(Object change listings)
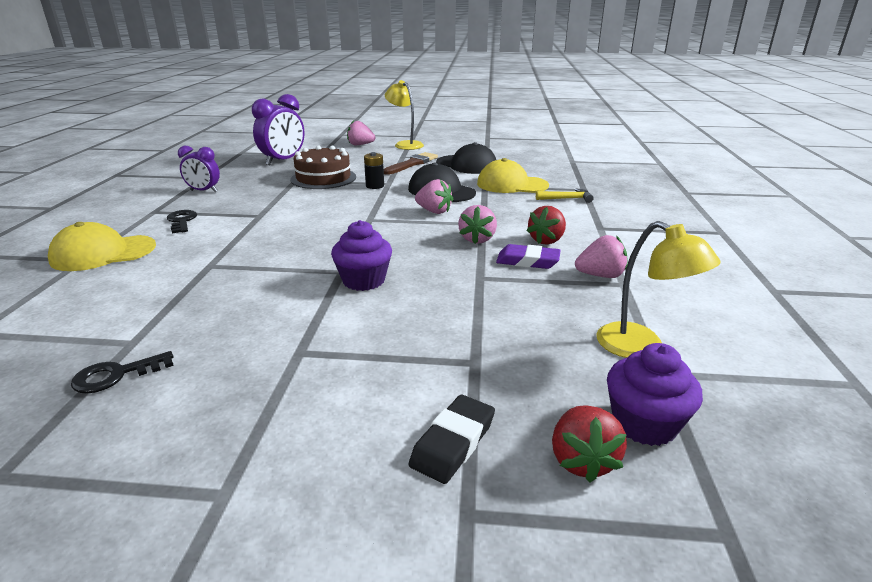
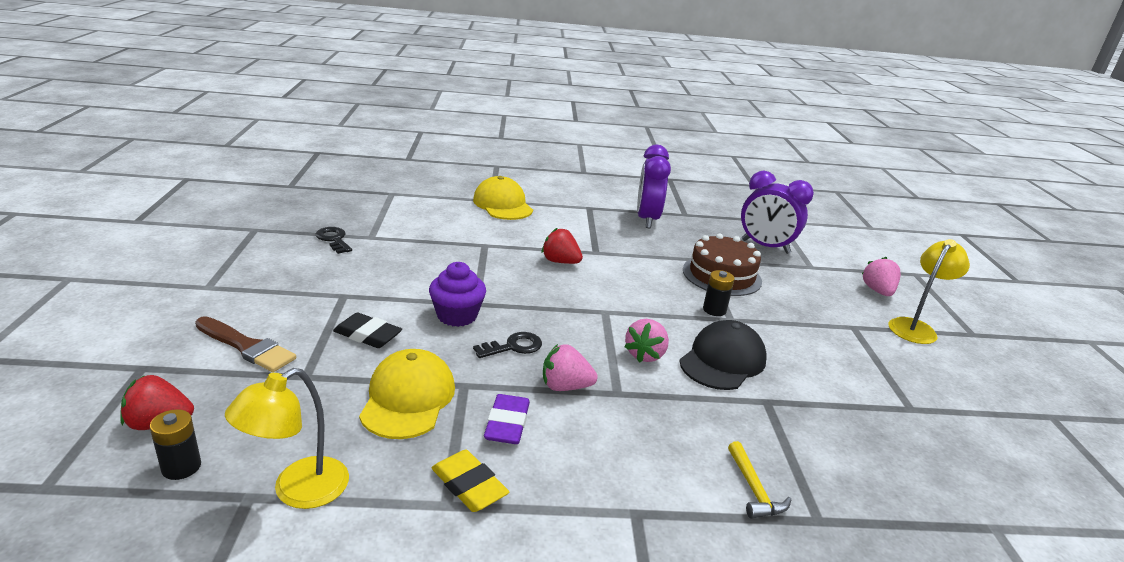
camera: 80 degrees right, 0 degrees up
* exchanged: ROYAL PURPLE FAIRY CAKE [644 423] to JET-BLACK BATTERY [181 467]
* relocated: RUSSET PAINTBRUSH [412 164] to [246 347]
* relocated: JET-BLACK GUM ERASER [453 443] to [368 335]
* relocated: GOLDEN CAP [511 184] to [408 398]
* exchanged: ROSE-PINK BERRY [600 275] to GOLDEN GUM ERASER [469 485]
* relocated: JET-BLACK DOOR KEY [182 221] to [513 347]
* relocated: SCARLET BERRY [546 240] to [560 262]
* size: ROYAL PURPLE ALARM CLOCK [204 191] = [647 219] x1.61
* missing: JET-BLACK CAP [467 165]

» What the exercise asks:
Find the line that contains "ERASER [469 485]". Copy it and every line after it to the end of the records, exactly, and nothing more.

» Solution for this task:
* exchanged: ROSE-PINK BERRY [600 275] to GOLDEN GUM ERASER [469 485]
* relocated: JET-BLACK DOOR KEY [182 221] to [513 347]
* relocated: SCARLET BERRY [546 240] to [560 262]
* size: ROYAL PURPLE ALARM CLOCK [204 191] = [647 219] x1.61
* missing: JET-BLACK CAP [467 165]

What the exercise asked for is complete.